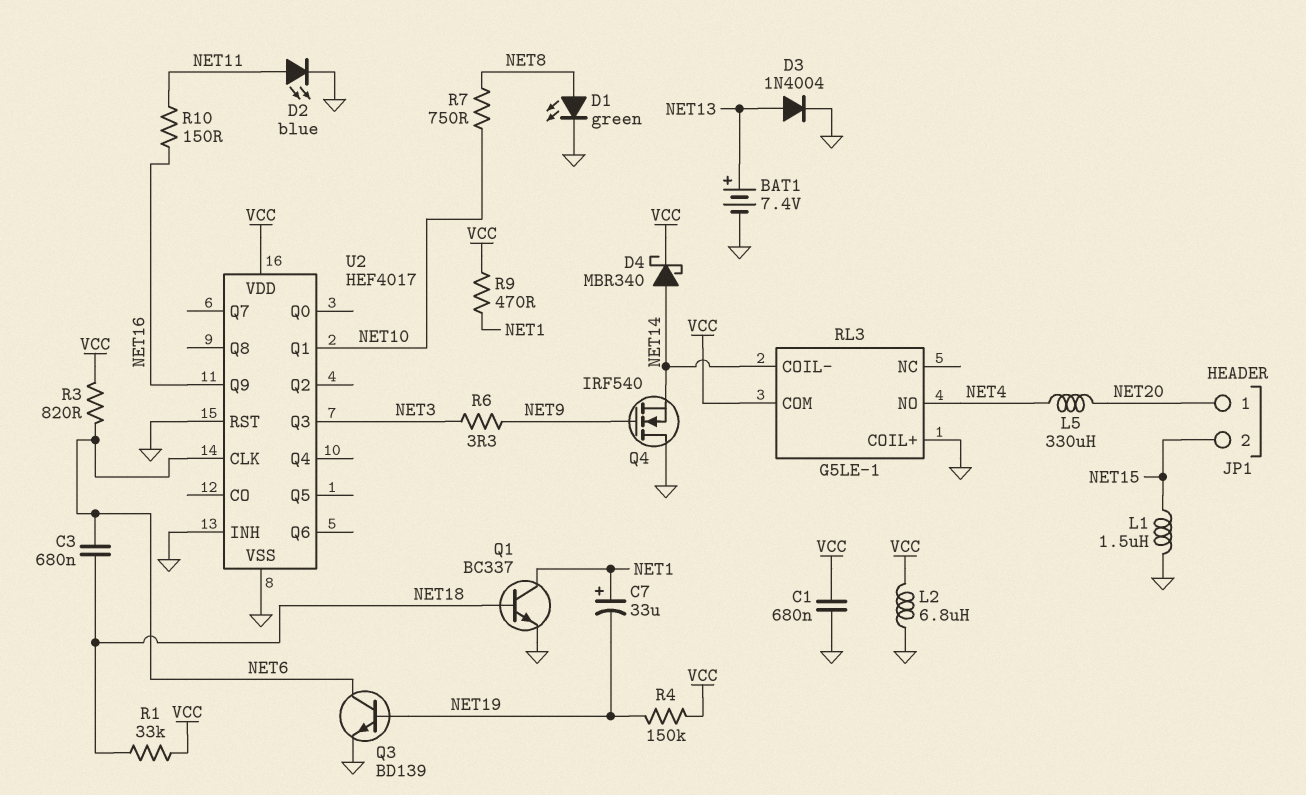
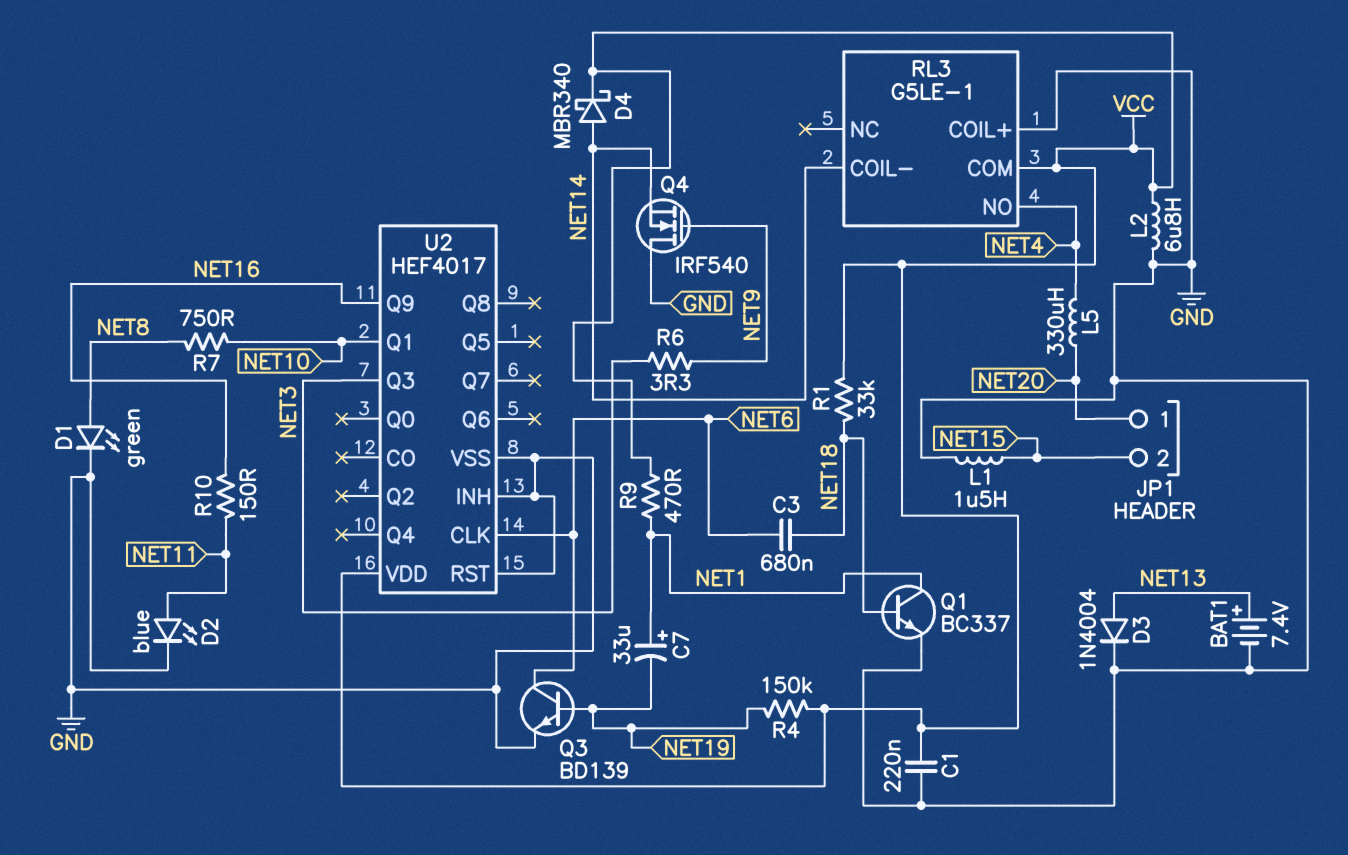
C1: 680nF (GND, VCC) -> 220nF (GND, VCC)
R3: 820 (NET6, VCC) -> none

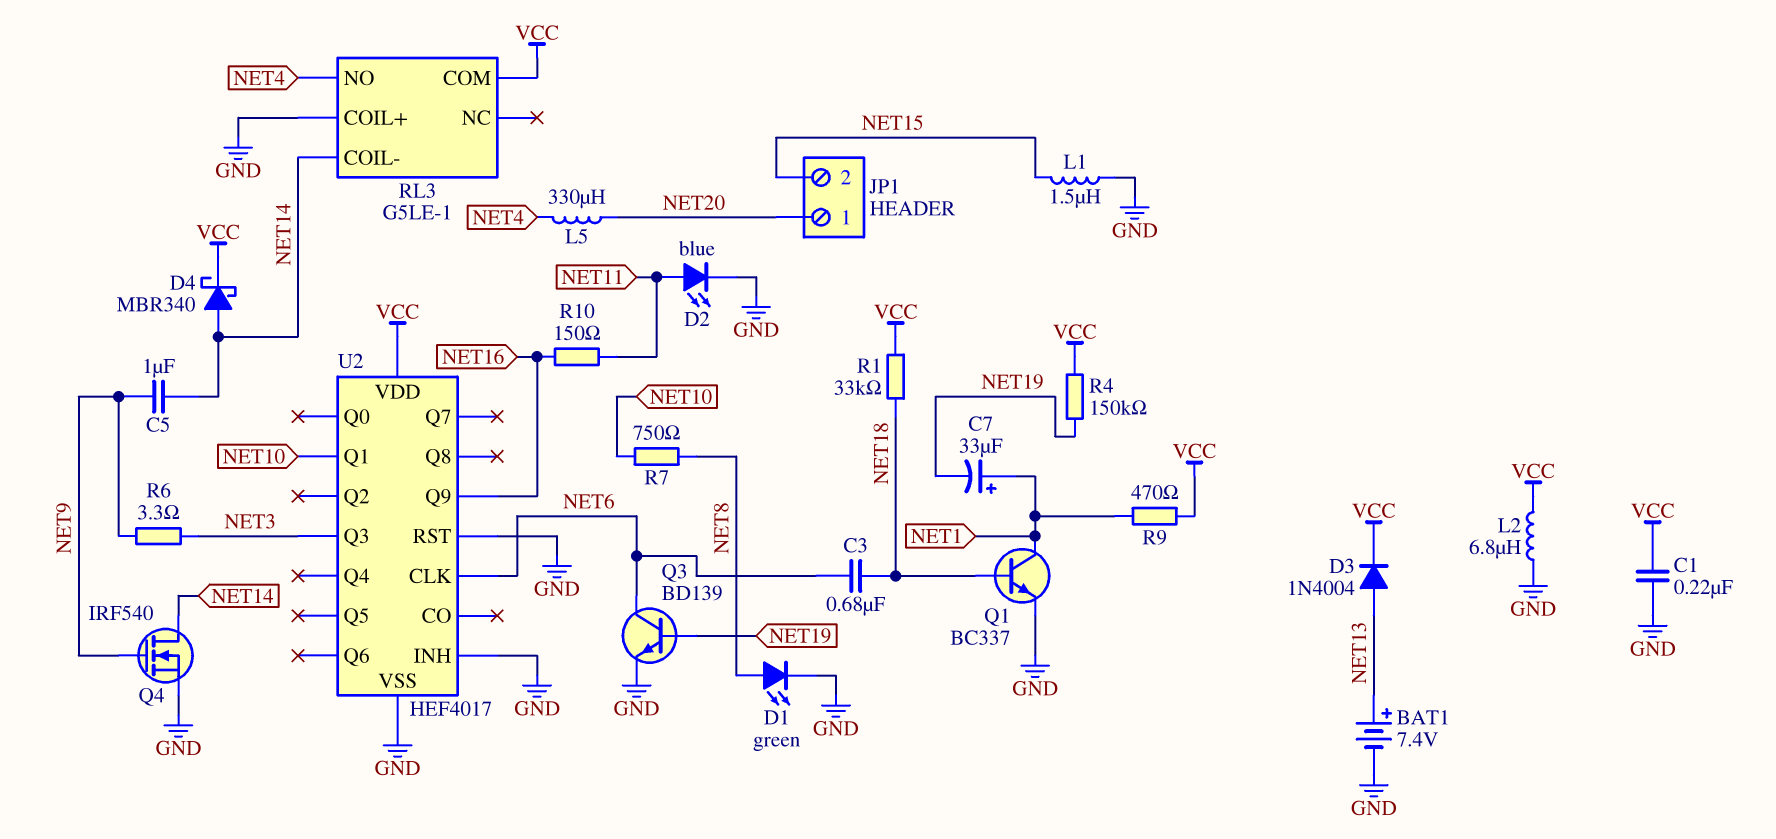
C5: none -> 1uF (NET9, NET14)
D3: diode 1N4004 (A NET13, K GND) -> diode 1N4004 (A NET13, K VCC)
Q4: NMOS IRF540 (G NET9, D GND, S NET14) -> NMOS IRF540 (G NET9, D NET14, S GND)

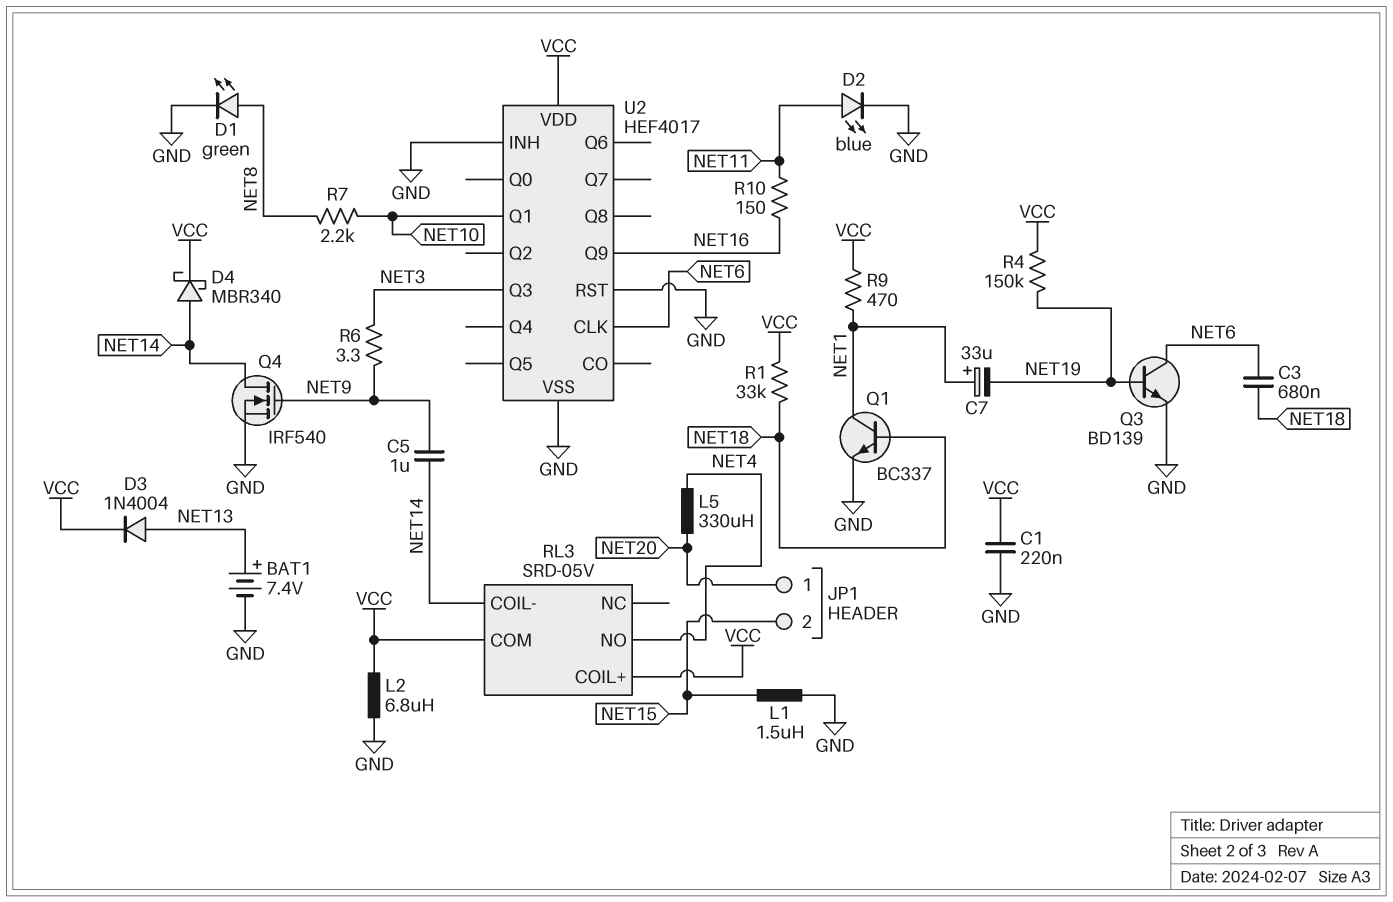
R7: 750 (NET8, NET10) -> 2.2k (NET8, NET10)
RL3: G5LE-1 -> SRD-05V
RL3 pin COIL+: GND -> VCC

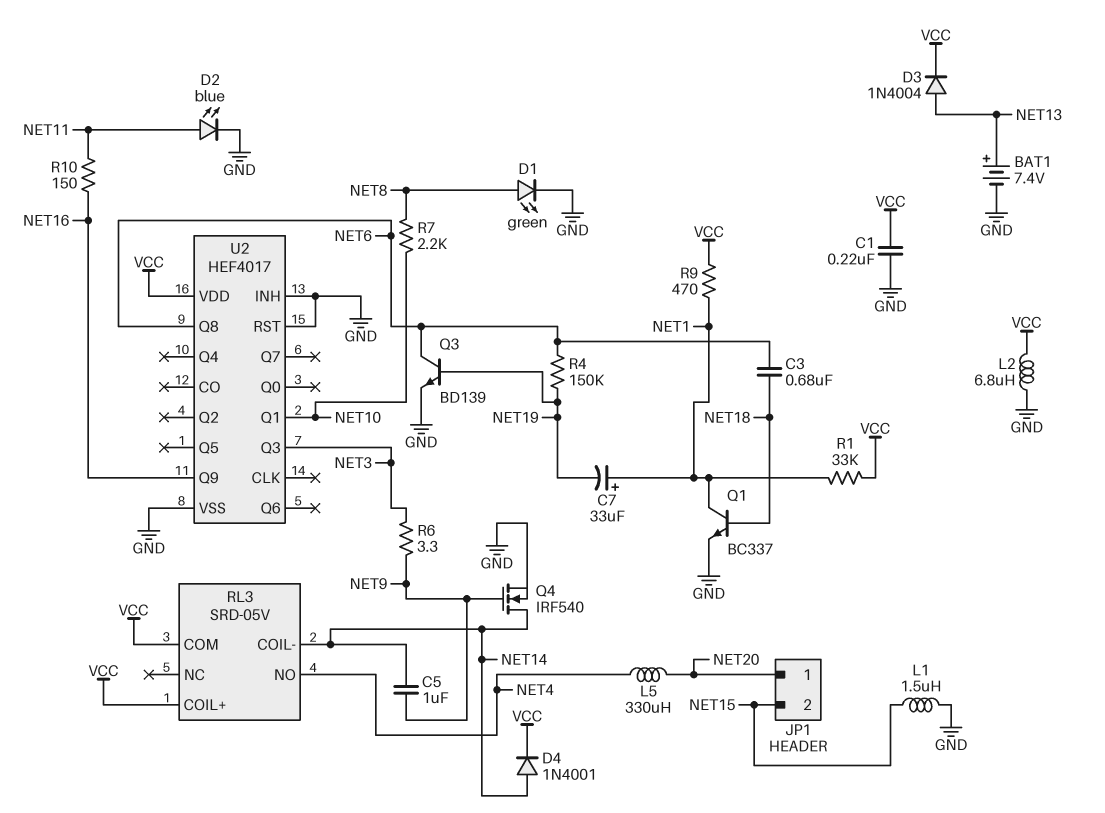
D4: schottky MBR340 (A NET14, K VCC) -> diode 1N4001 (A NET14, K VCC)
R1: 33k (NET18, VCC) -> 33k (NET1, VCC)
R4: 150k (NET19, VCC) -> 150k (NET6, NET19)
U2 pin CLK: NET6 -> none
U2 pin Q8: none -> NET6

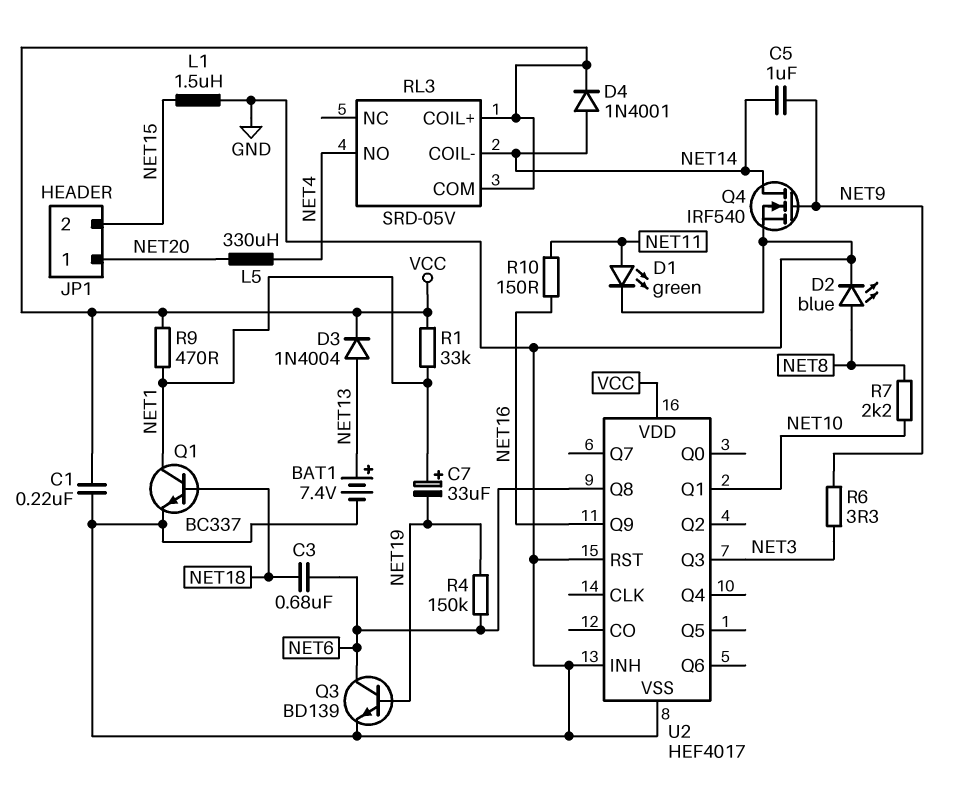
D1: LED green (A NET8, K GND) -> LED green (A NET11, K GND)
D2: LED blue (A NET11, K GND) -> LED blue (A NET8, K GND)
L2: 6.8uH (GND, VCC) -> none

**What you should do**
Aside from the pictures, repeat the listing exactly.

**Finished task**
C1: 680nF (GND, VCC) -> 220nF (GND, VCC)
R3: 820 (NET6, VCC) -> none

C5: none -> 1uF (NET9, NET14)
D3: diode 1N4004 (A NET13, K GND) -> diode 1N4004 (A NET13, K VCC)
Q4: NMOS IRF540 (G NET9, D GND, S NET14) -> NMOS IRF540 (G NET9, D NET14, S GND)

R7: 750 (NET8, NET10) -> 2.2k (NET8, NET10)
RL3: G5LE-1 -> SRD-05V
RL3 pin COIL+: GND -> VCC

D4: schottky MBR340 (A NET14, K VCC) -> diode 1N4001 (A NET14, K VCC)
R1: 33k (NET18, VCC) -> 33k (NET1, VCC)
R4: 150k (NET19, VCC) -> 150k (NET6, NET19)
U2 pin CLK: NET6 -> none
U2 pin Q8: none -> NET6

D1: LED green (A NET8, K GND) -> LED green (A NET11, K GND)
D2: LED blue (A NET11, K GND) -> LED blue (A NET8, K GND)
L2: 6.8uH (GND, VCC) -> none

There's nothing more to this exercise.